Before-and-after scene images
= = = = =
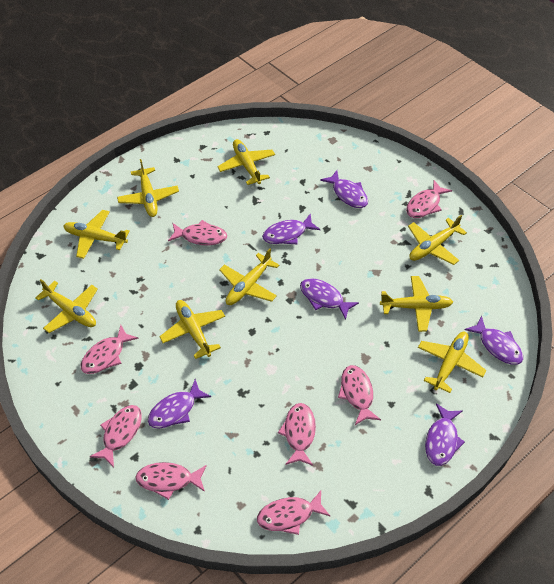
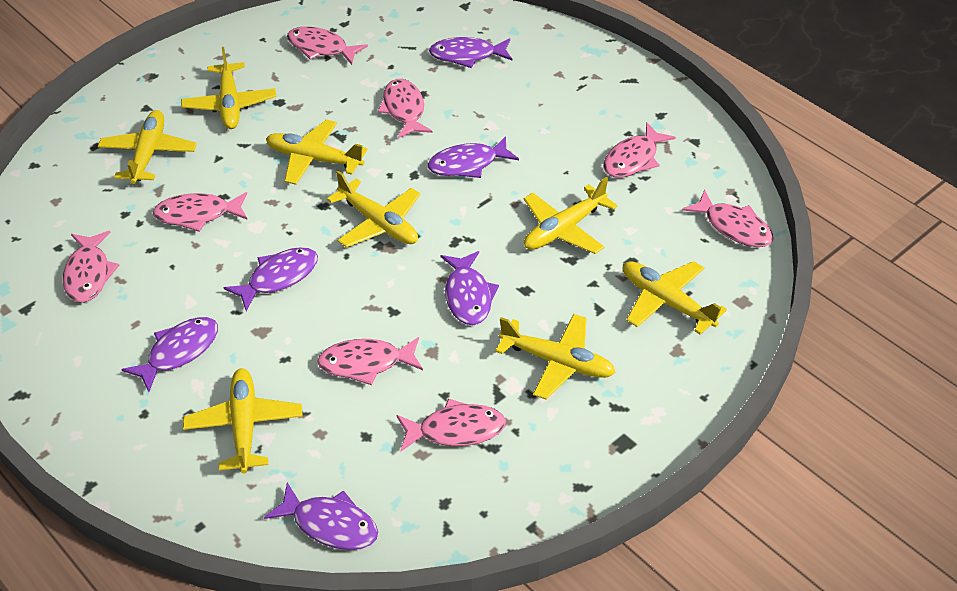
yellow plane: 9 -> 8

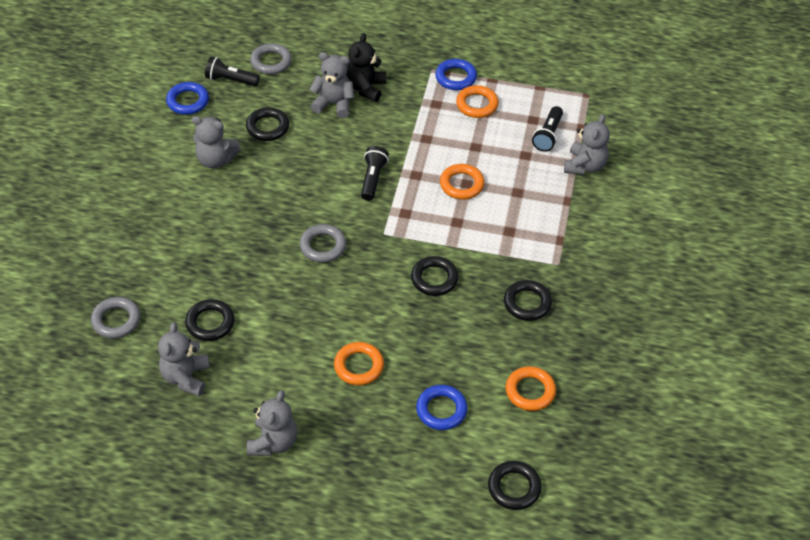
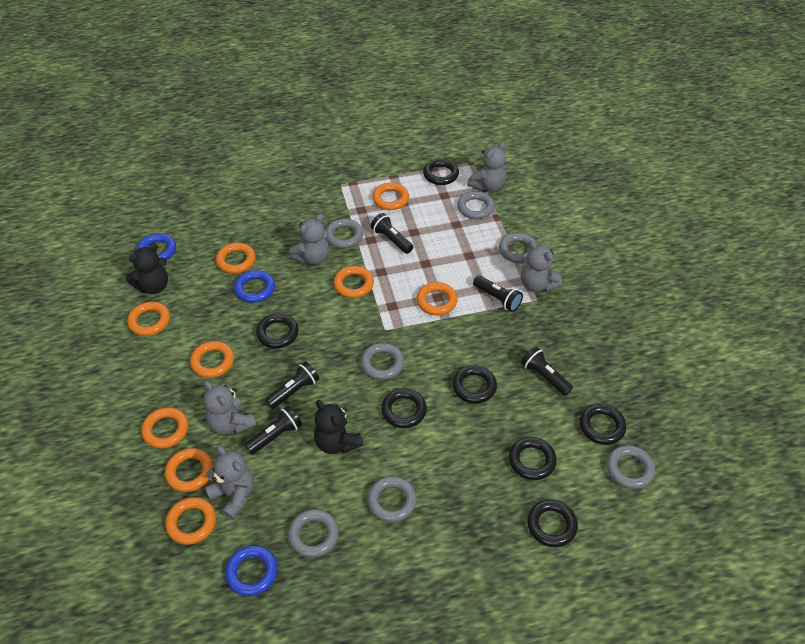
black flashlight: 3 -> 5
black ring: 5 -> 7
black teddy bear: 1 -> 2
grey ring: 3 -> 7
orange ring: 4 -> 9

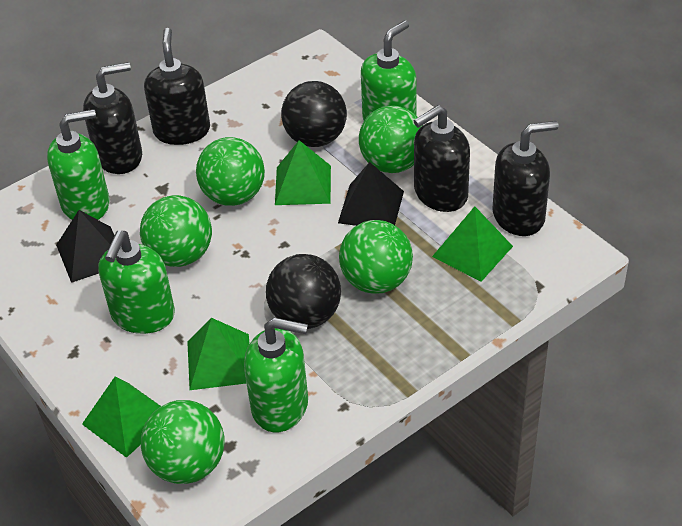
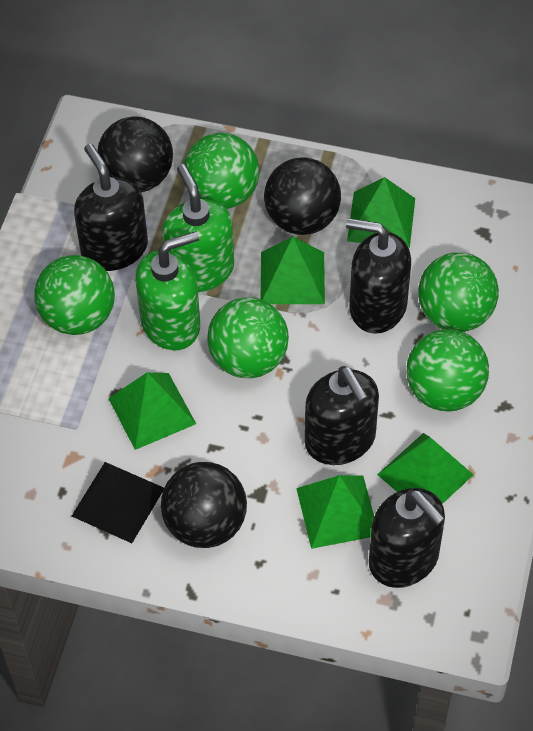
black ball: 2 -> 3
black pyramid: 2 -> 1
green pyramid: 4 -> 5
green soap dispenser: 4 -> 2

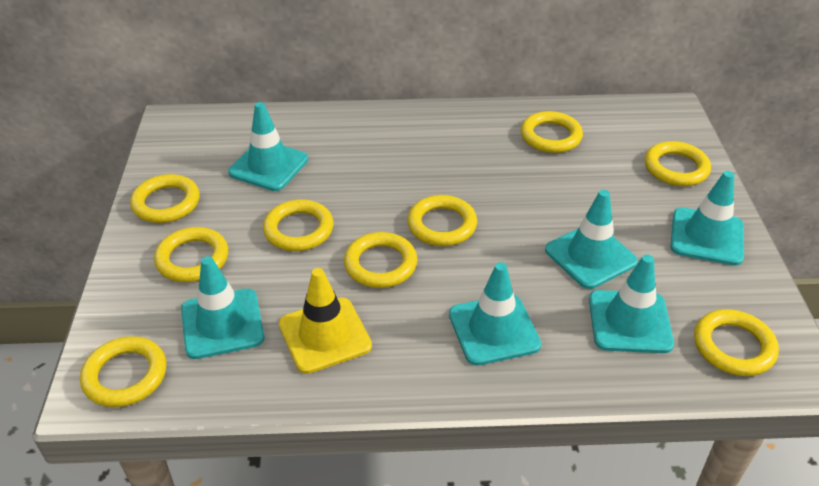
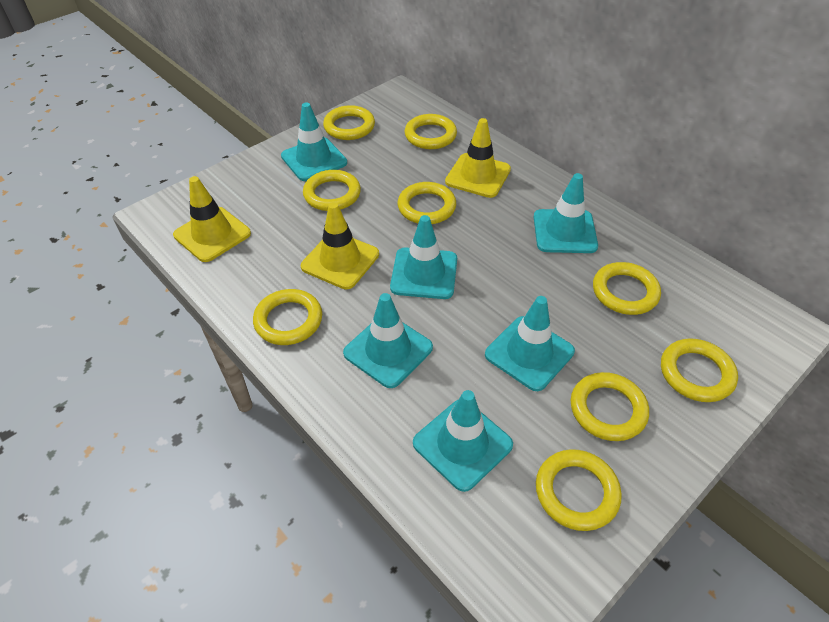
yellow traffic cone: 1 -> 3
= = = = =
◆ **The problem**:
Wherever a line in the data above holds "green", copy that line.

◆ **Finished exercise**:
green pyramid: 4 -> 5
green soap dispenser: 4 -> 2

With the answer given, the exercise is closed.